----- The records
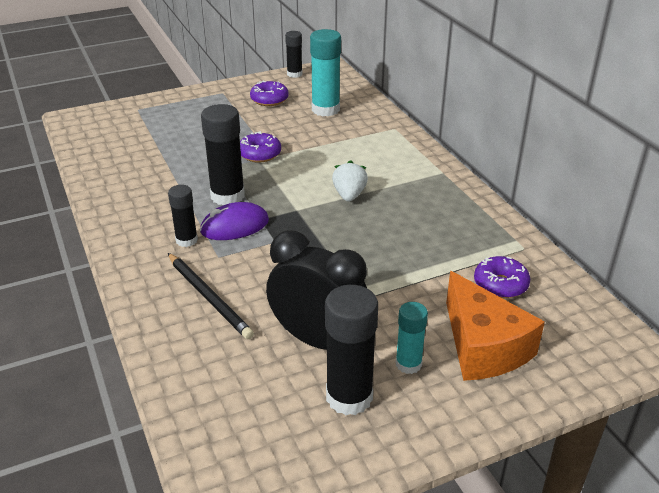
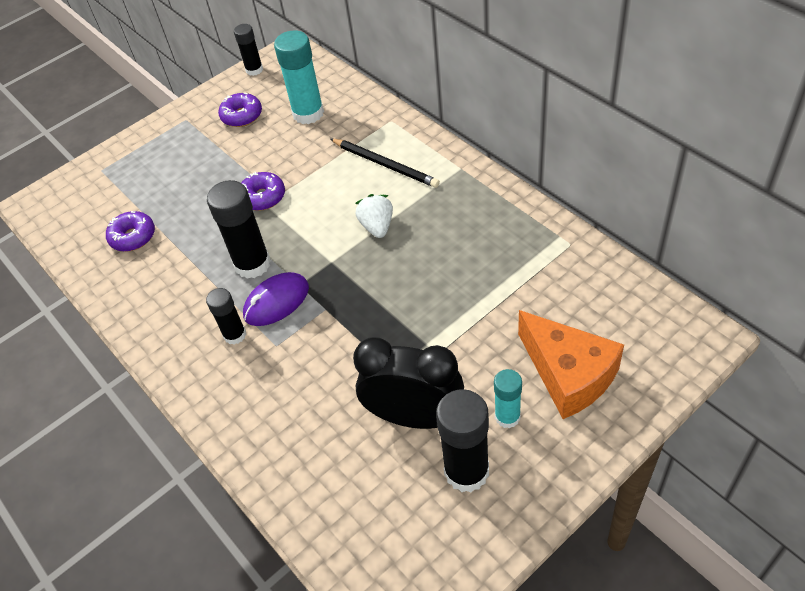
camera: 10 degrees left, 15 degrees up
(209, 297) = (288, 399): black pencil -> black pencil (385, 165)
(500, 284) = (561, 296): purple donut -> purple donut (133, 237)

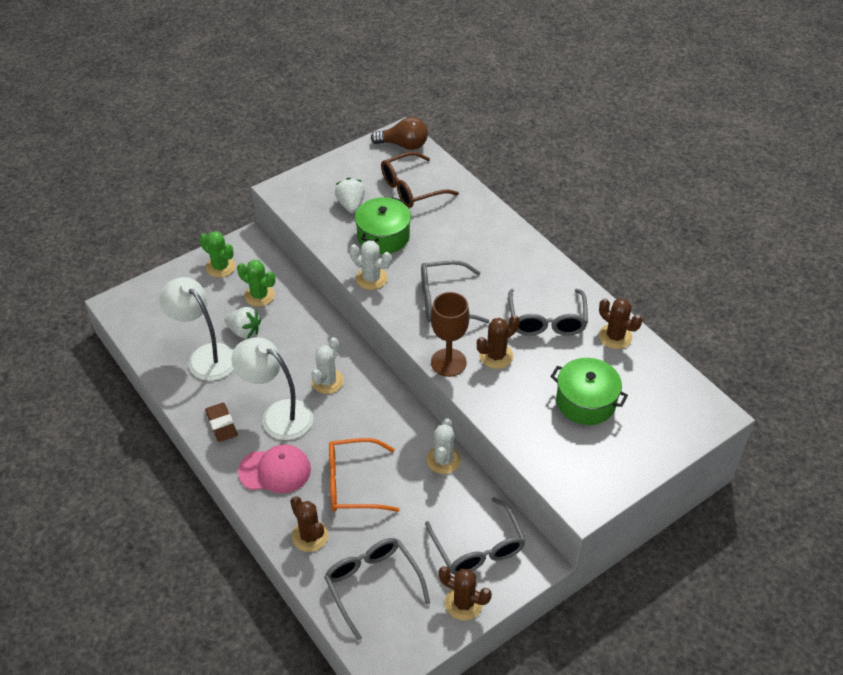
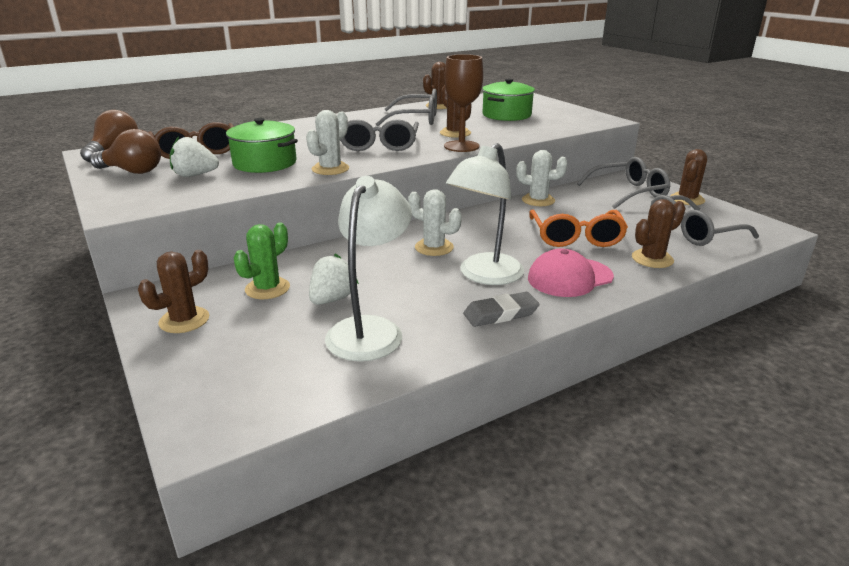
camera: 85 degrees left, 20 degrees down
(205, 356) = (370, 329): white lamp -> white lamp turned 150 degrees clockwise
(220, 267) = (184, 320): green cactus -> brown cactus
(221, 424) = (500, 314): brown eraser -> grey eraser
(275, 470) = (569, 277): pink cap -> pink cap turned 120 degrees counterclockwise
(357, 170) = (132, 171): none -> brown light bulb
----------
* Requirement
Give back the entries verbatim. Do not include any picture.

* Written answer
camera: 10 degrees left, 15 degrees up
(209, 297) = (288, 399): black pencil -> black pencil (385, 165)
(500, 284) = (561, 296): purple donut -> purple donut (133, 237)

camera: 85 degrees left, 20 degrees down
(205, 356) = (370, 329): white lamp -> white lamp turned 150 degrees clockwise
(220, 267) = (184, 320): green cactus -> brown cactus
(221, 424) = (500, 314): brown eraser -> grey eraser
(275, 470) = (569, 277): pink cap -> pink cap turned 120 degrees counterclockwise
(357, 170) = (132, 171): none -> brown light bulb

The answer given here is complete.